Requirement:
Could you print exactly the lines of the listing below, starting at the line that has "D5: LED (A SIG1, K SIG28) -> none" and ending at the line that has "U2: NOT (in", and only those lines?

The data:
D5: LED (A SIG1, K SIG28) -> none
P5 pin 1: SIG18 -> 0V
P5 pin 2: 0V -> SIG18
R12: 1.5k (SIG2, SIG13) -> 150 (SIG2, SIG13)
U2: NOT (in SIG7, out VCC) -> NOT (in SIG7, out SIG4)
* * *
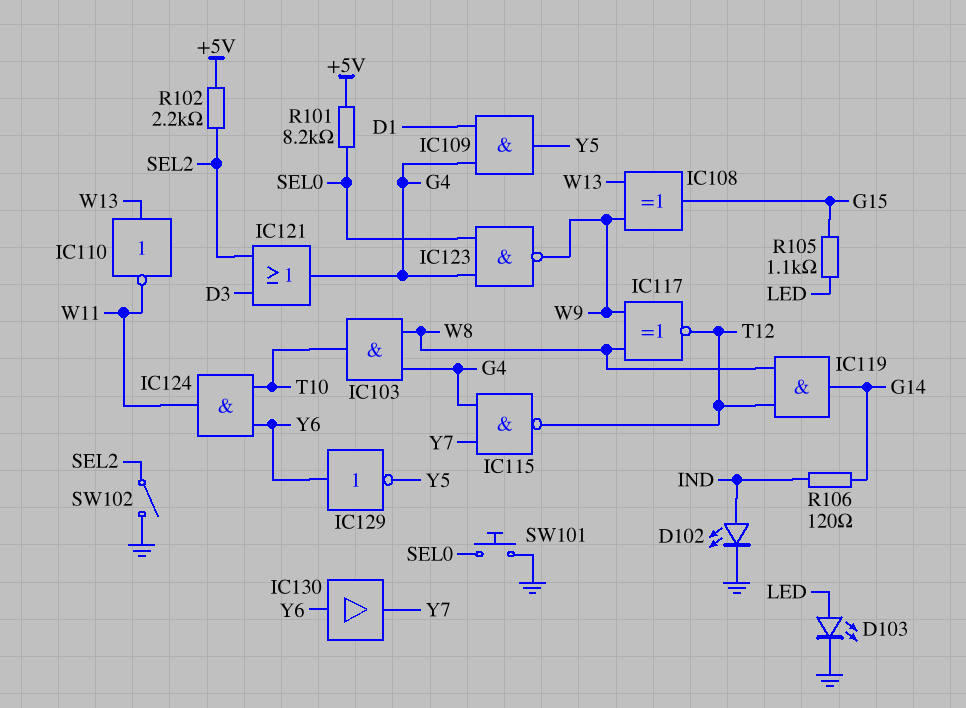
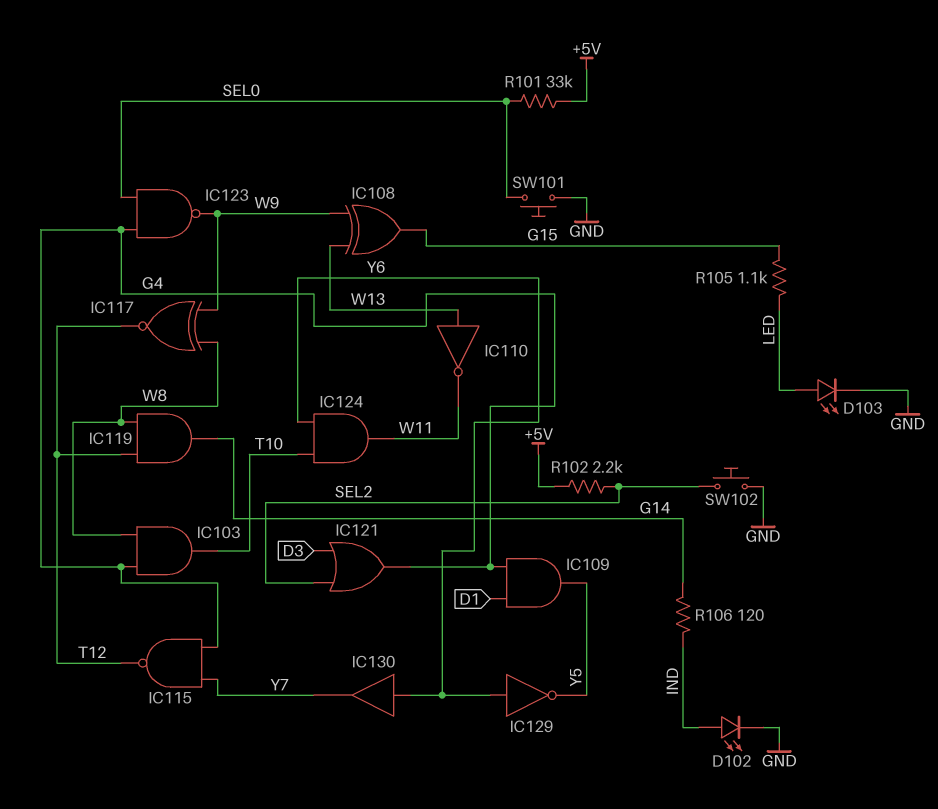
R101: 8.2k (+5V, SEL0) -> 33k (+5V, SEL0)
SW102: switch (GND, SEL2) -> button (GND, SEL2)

Your response:
D5: LED (A SIG1, K SIG28) -> none
P5 pin 1: SIG18 -> 0V
P5 pin 2: 0V -> SIG18
R12: 1.5k (SIG2, SIG13) -> 150 (SIG2, SIG13)
U2: NOT (in SIG7, out VCC) -> NOT (in SIG7, out SIG4)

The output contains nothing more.